#### Data section ####
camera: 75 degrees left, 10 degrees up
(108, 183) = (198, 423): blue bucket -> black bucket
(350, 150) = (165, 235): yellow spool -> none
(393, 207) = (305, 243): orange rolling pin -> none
####
*Work item*
Keeping every line exactly as it is, retype the listing.

*Exercise response*
camera: 75 degrees left, 10 degrees up
(108, 183) = (198, 423): blue bucket -> black bucket
(350, 150) = (165, 235): yellow spool -> none
(393, 207) = (305, 243): orange rolling pin -> none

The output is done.